* _What you will do_:
Please state how many lines in the records below contain the word "AGND", giving only the number.
[Opening Information provided section]
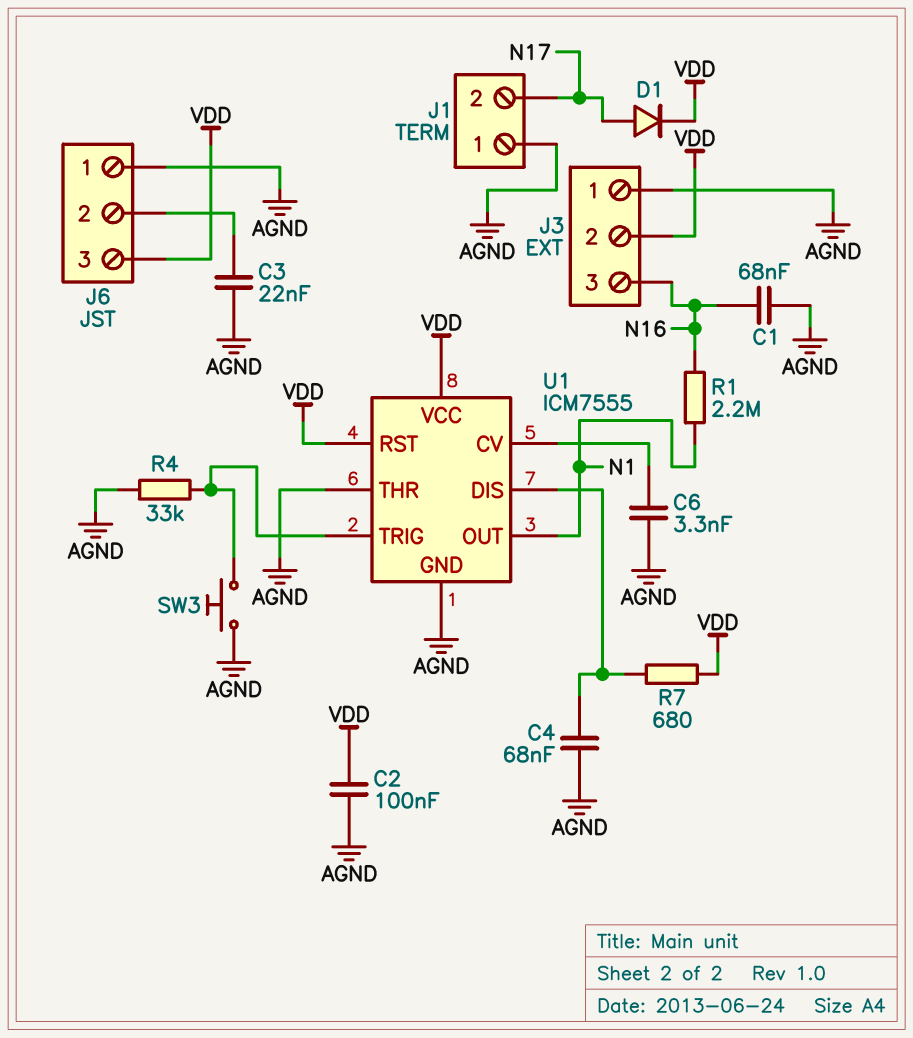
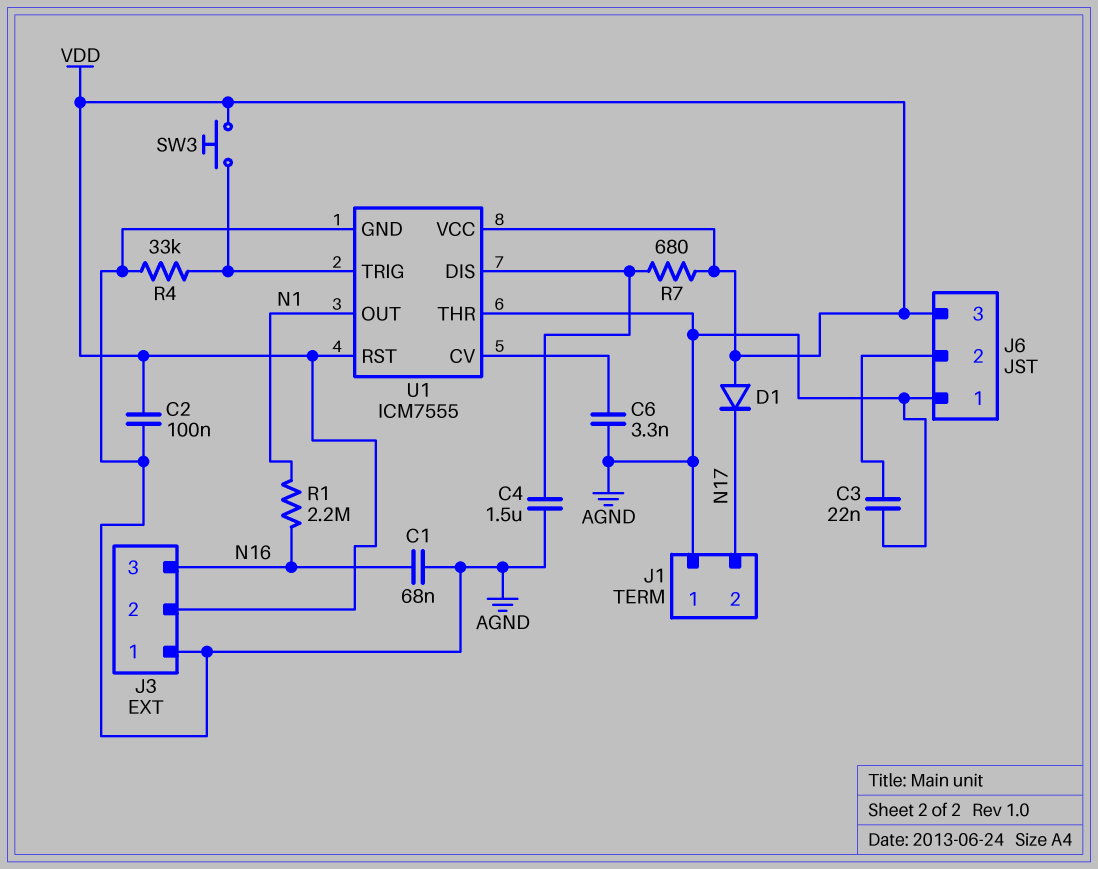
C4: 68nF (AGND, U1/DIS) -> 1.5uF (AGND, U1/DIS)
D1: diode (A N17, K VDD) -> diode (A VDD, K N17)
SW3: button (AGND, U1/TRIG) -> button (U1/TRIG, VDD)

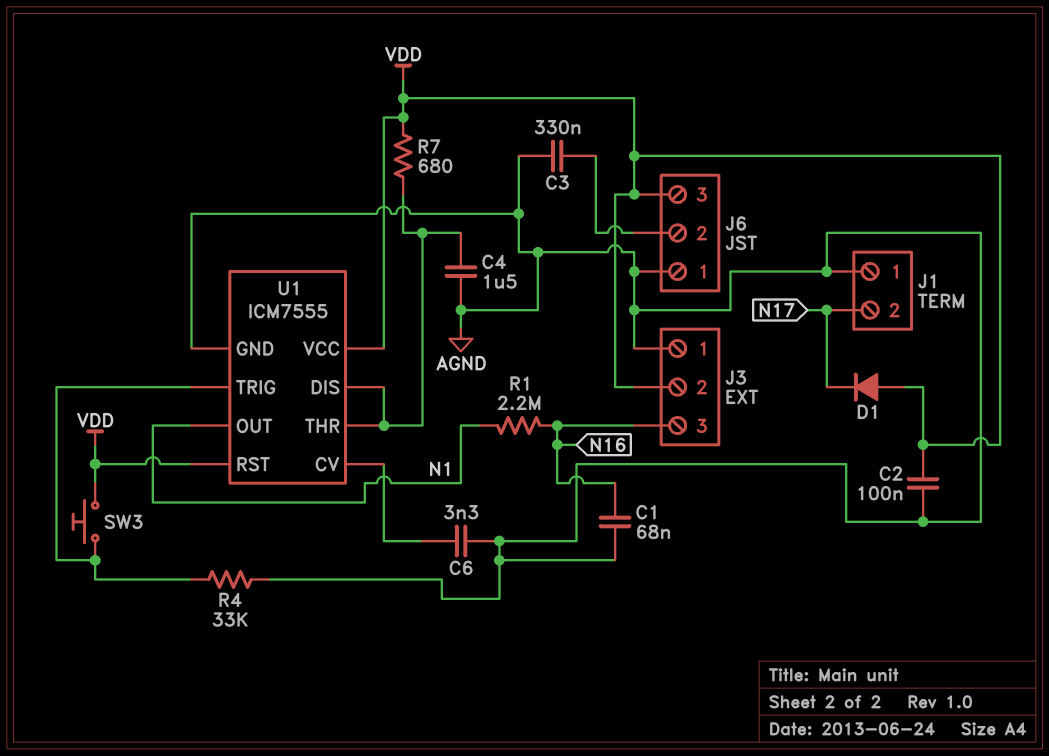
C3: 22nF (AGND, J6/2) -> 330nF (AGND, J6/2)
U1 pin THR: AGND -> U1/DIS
[Closing Information provided section]
* _Solution for this problem_:
4